What is expected: Keep the pictures out. Write out every line of the listing exactly.

Source material:
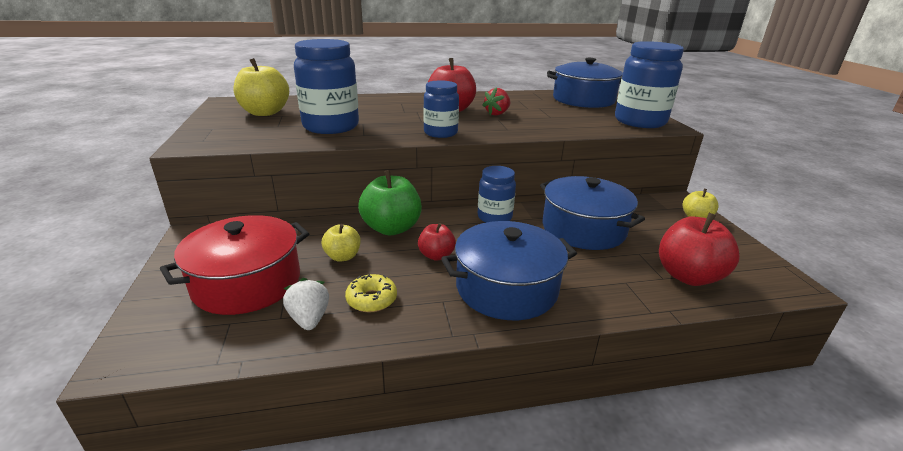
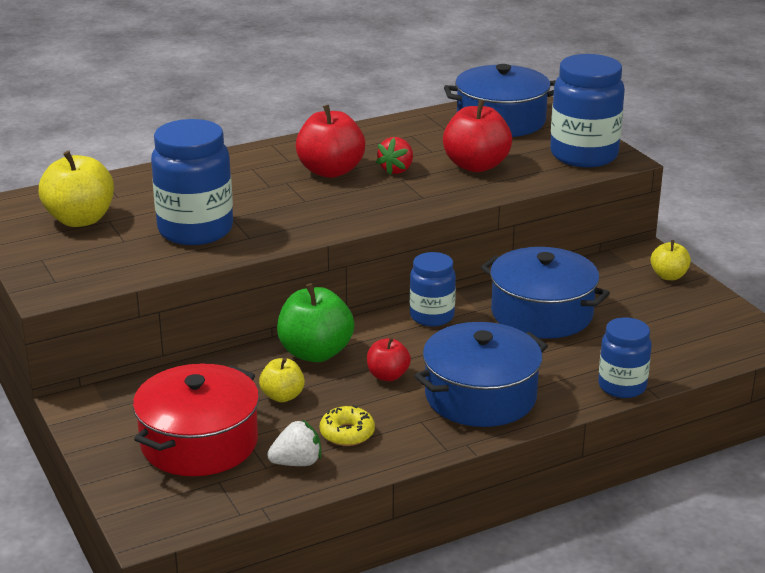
camera: 15 degrees left, 0 degrees up
(309, 319) = (297, 462): white strawberry -> white strawberry turned 105 degrees clockwise
(440, 133) = (344, 218): blue jar -> blue jar (622, 386)
(688, 276) = (663, 349): red apple -> red apple (476, 166)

Answer box:
camera: 15 degrees left, 0 degrees up
(309, 319) = (297, 462): white strawberry -> white strawberry turned 105 degrees clockwise
(440, 133) = (344, 218): blue jar -> blue jar (622, 386)
(688, 276) = (663, 349): red apple -> red apple (476, 166)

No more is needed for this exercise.